**WHAT NEEDS TO BE DONE:**
Restate word for word the entries below, starting at the line with "white arrow: (22, 53) -> (12, 48), turned 40" and ending at the line with "brown circle: (291, 196) -> (203, 274), moved". Keep both end lines and omit the pictures.

**Items from a data source:**
——

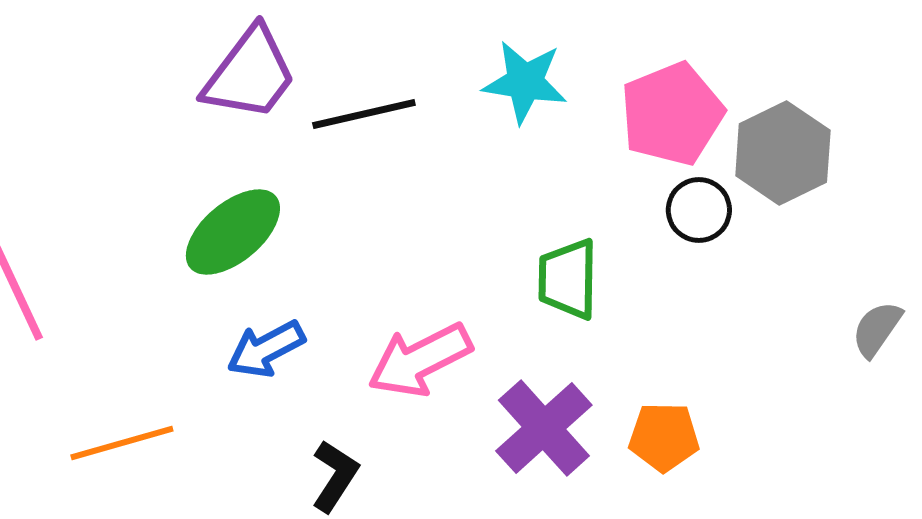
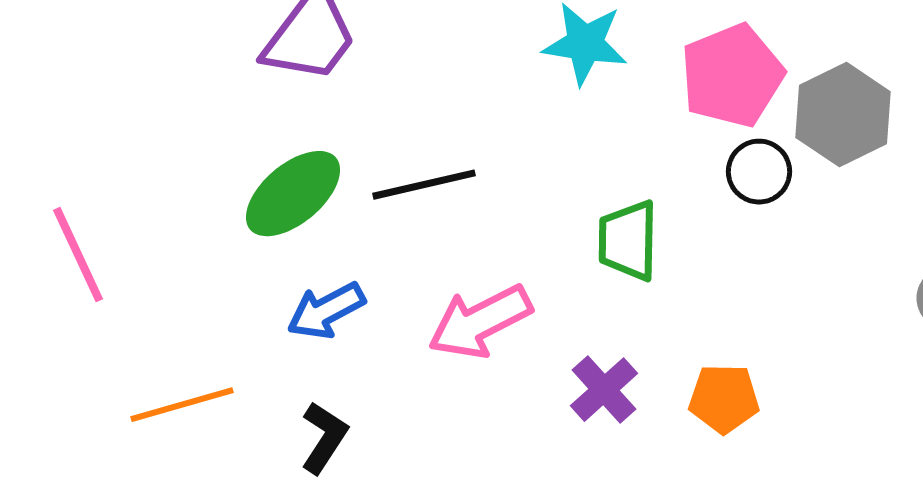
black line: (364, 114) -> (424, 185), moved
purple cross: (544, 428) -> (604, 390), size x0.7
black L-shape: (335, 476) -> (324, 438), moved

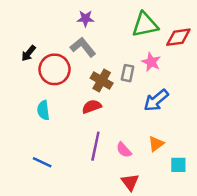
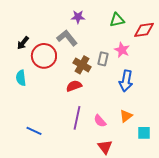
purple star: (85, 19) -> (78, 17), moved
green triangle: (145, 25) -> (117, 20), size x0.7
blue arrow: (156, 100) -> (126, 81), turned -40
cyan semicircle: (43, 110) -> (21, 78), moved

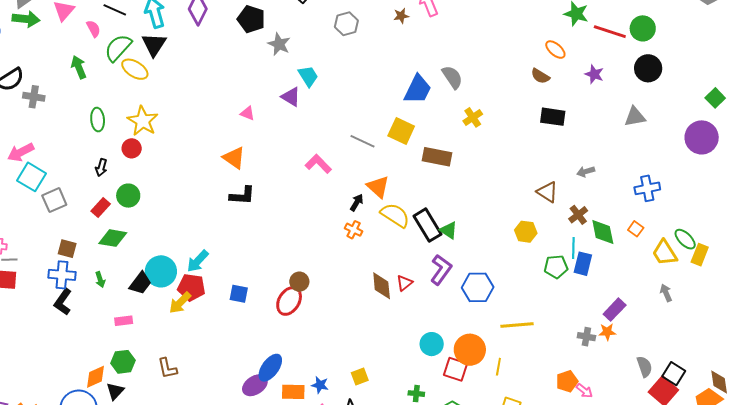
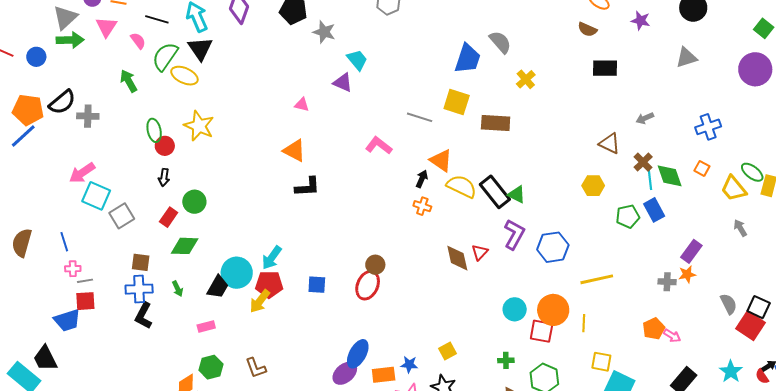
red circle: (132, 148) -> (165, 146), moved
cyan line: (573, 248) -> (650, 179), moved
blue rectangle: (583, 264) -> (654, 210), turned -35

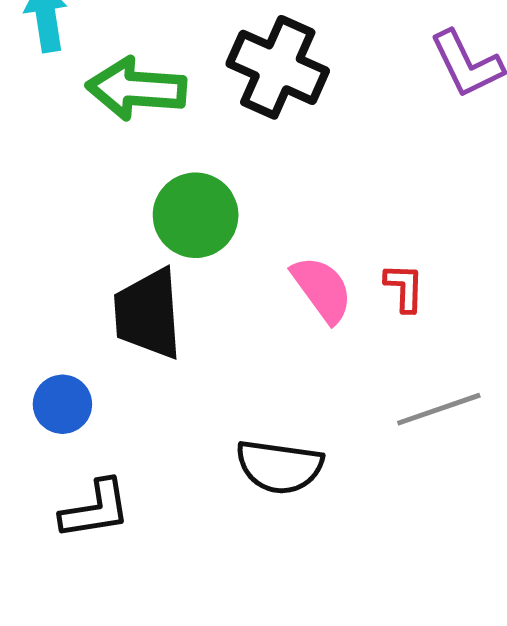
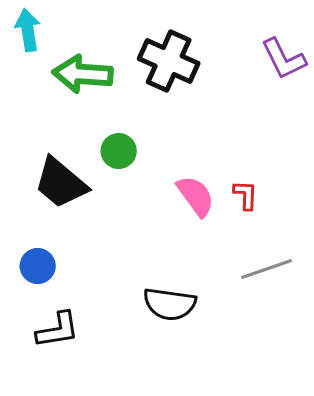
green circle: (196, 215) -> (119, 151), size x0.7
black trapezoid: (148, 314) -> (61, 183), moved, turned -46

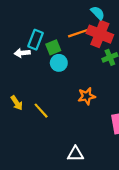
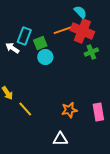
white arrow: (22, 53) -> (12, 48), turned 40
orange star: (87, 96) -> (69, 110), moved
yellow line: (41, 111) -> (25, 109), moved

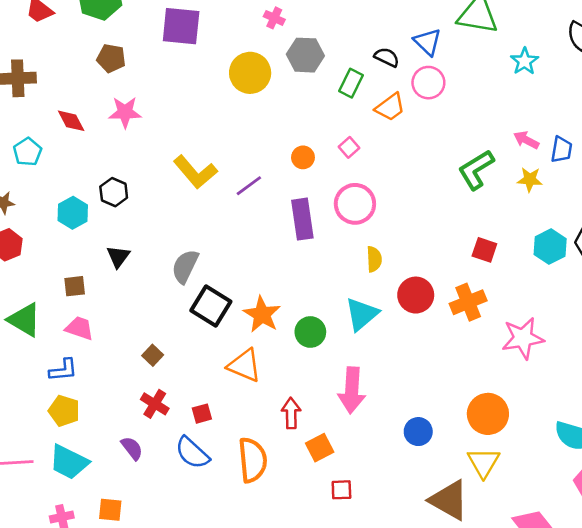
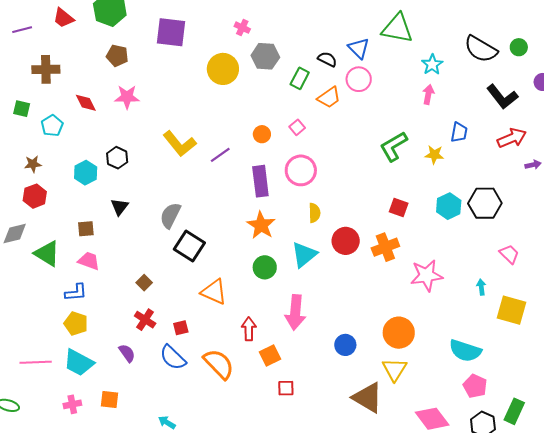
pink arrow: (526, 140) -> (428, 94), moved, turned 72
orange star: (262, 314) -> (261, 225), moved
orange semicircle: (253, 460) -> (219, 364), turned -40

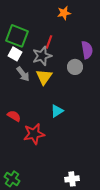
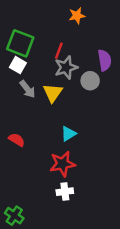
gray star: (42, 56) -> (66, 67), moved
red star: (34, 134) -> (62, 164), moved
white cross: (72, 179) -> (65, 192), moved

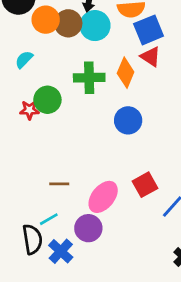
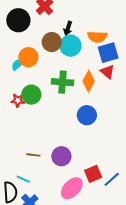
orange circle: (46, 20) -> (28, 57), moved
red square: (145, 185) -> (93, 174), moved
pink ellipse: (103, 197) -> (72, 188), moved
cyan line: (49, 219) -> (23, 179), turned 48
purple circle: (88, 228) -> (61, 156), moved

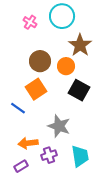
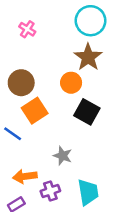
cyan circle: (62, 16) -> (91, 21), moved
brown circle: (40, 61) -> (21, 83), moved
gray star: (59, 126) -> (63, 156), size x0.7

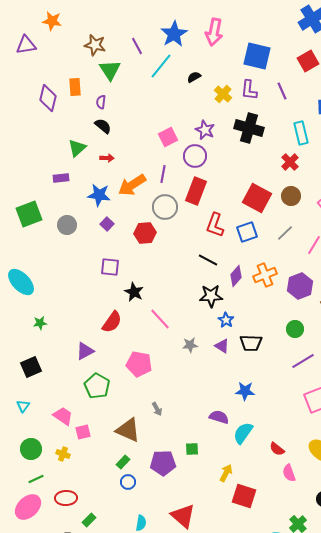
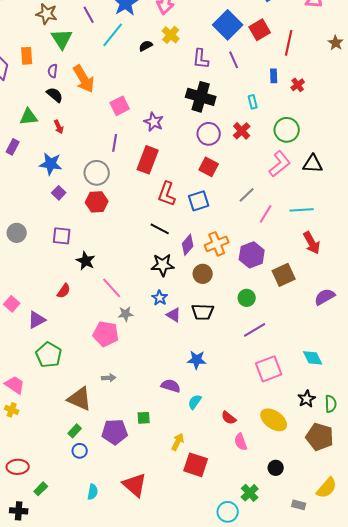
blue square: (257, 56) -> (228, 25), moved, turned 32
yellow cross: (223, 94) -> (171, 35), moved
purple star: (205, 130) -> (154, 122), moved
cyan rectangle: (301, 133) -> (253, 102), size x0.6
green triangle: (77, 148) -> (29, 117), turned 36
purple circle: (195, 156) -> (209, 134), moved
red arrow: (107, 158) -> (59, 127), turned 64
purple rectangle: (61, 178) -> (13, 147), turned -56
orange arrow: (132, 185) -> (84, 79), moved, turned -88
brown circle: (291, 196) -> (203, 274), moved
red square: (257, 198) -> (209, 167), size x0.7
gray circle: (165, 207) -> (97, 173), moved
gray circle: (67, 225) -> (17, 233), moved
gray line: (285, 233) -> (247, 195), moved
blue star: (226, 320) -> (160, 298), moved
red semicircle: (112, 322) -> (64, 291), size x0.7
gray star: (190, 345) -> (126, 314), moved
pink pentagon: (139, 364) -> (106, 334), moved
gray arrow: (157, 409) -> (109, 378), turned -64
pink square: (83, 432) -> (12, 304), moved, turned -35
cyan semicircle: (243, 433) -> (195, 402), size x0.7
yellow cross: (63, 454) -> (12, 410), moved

——

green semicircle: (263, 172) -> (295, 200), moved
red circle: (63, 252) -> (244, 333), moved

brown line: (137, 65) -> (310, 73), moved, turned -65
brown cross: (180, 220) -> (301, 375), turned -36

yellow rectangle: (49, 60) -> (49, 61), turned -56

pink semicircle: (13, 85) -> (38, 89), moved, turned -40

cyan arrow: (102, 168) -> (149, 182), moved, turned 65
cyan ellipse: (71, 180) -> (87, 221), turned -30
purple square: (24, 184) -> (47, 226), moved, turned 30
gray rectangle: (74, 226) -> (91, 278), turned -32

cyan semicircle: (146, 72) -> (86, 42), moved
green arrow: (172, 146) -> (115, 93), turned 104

——

**REPLY TO THE TASK:**
white arrow: (22, 53) -> (12, 48), turned 40
orange star: (87, 96) -> (69, 110), moved
yellow line: (41, 111) -> (25, 109), moved

pink arrow: (526, 140) -> (428, 94), moved, turned 72
orange star: (262, 314) -> (261, 225), moved
orange semicircle: (253, 460) -> (219, 364), turned -40

gray star: (42, 56) -> (66, 67), moved
red star: (34, 134) -> (62, 164), moved
white cross: (72, 179) -> (65, 192), moved

orange circle: (46, 20) -> (28, 57), moved
red square: (145, 185) -> (93, 174), moved
pink ellipse: (103, 197) -> (72, 188), moved
cyan line: (49, 219) -> (23, 179), turned 48
purple circle: (88, 228) -> (61, 156), moved

cyan circle: (62, 16) -> (91, 21), moved
brown circle: (40, 61) -> (21, 83), moved
gray star: (59, 126) -> (63, 156), size x0.7

blue square: (257, 56) -> (228, 25), moved, turned 32
yellow cross: (223, 94) -> (171, 35), moved
purple star: (205, 130) -> (154, 122), moved
cyan rectangle: (301, 133) -> (253, 102), size x0.6
green triangle: (77, 148) -> (29, 117), turned 36
purple circle: (195, 156) -> (209, 134), moved
red arrow: (107, 158) -> (59, 127), turned 64
purple rectangle: (61, 178) -> (13, 147), turned -56
orange arrow: (132, 185) -> (84, 79), moved, turned -88
brown circle: (291, 196) -> (203, 274), moved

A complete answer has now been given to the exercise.